*Exercise prompt*. Restate the data exactly as given and keep the pictures out.

Data entries
□ □ □ □ □ □ □

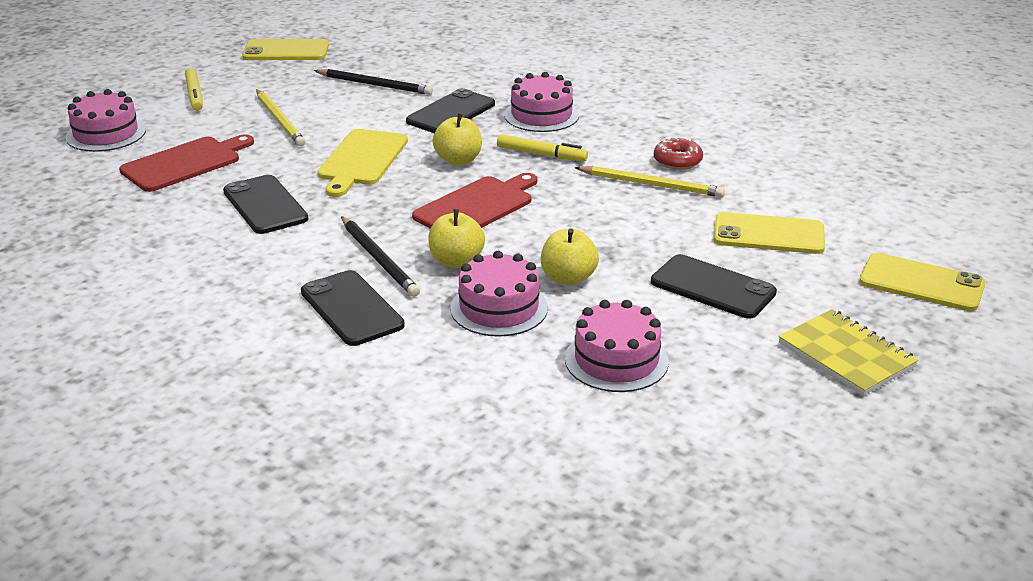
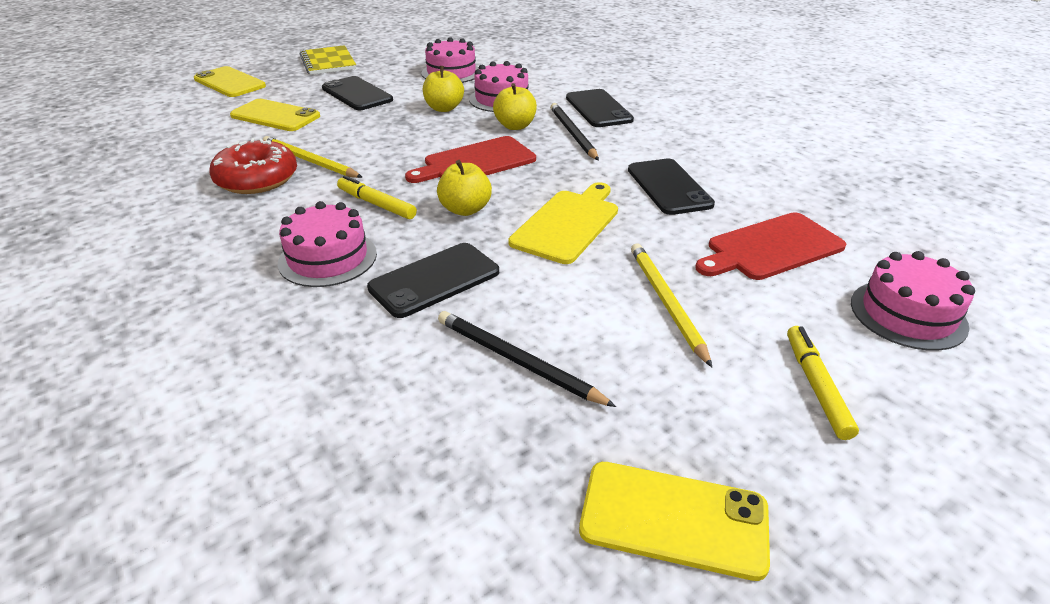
camera: 165 degrees left, 5 degrees up
(677, 161) = (257, 179): red donut -> red donut, size x1.65

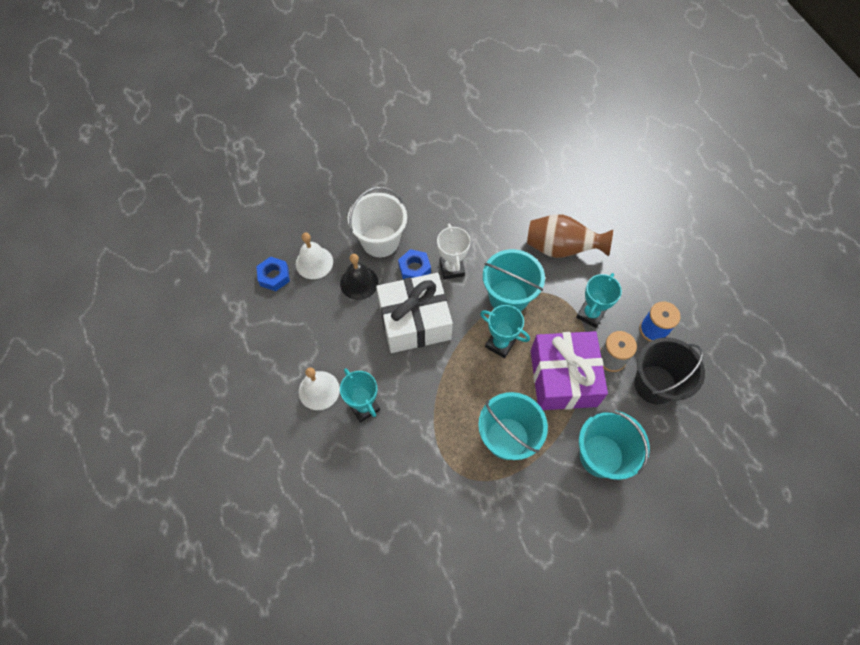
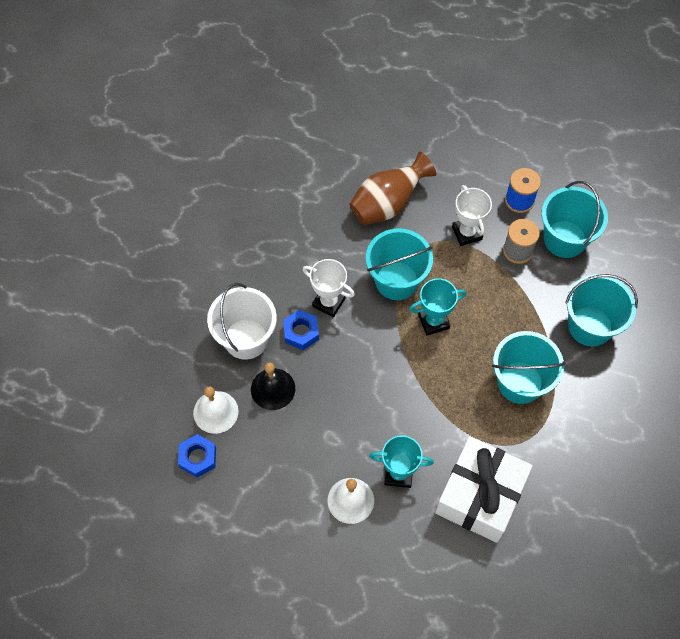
camera: 50 degrees left, 0 degrees up
(414, 321) = (353, 372): white gift -> white gift (480, 495)
(563, 378) = (504, 299): purple gift -> none
(590, 314) = (467, 233): turquoise trophy -> white trophy
(655, 384) = (565, 239): black bucket -> turquoise bucket

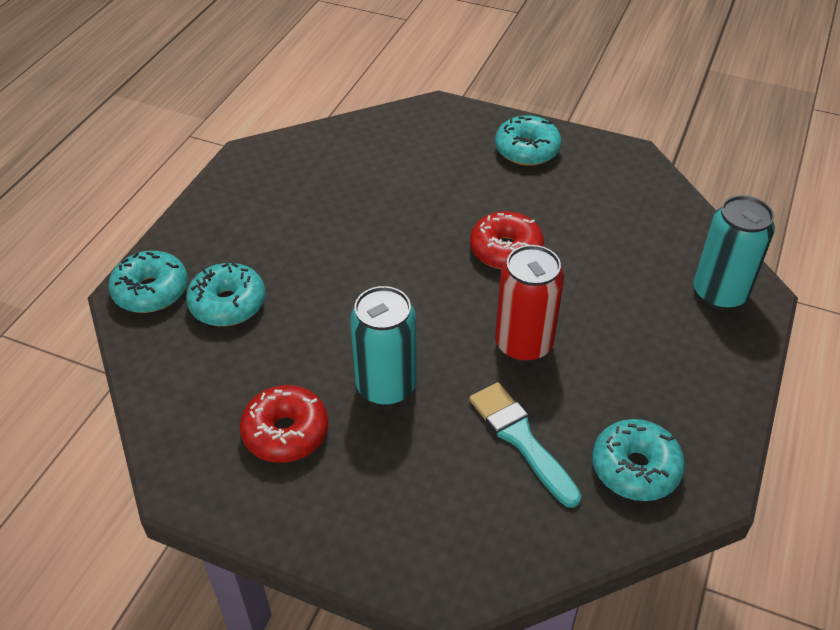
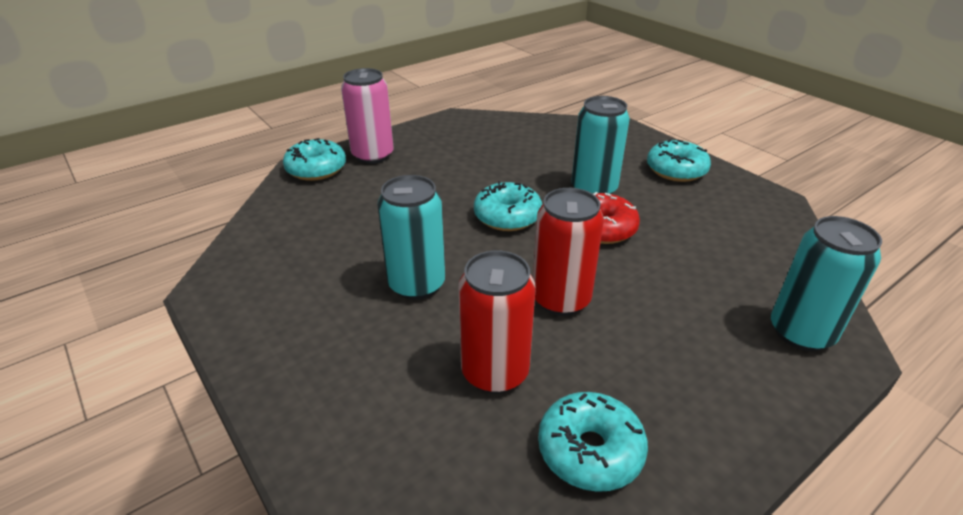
camera: 30 degrees right, 10 degrees down
(200, 246) = (373, 155): none -> pink can
(228, 304) = (356, 192): turquoise donut -> turquoise donut (507, 216)
(286, 432) = (312, 285): red donut -> none
(467, 204) = (593, 189): none -> turquoise can
(521, 439) = (495, 372): turquoise brush -> red can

□ □ □ □ □ □ □

*Exercise solution*.
camera: 165 degrees left, 5 degrees up
(677, 161) = (257, 179): red donut -> red donut, size x1.65

camera: 50 degrees left, 0 degrees up
(414, 321) = (353, 372): white gift -> white gift (480, 495)
(563, 378) = (504, 299): purple gift -> none
(590, 314) = (467, 233): turquoise trophy -> white trophy
(655, 384) = (565, 239): black bucket -> turquoise bucket

camera: 30 degrees right, 10 degrees down
(200, 246) = (373, 155): none -> pink can
(228, 304) = (356, 192): turquoise donut -> turquoise donut (507, 216)
(286, 432) = (312, 285): red donut -> none
(467, 204) = (593, 189): none -> turquoise can
(521, 439) = (495, 372): turquoise brush -> red can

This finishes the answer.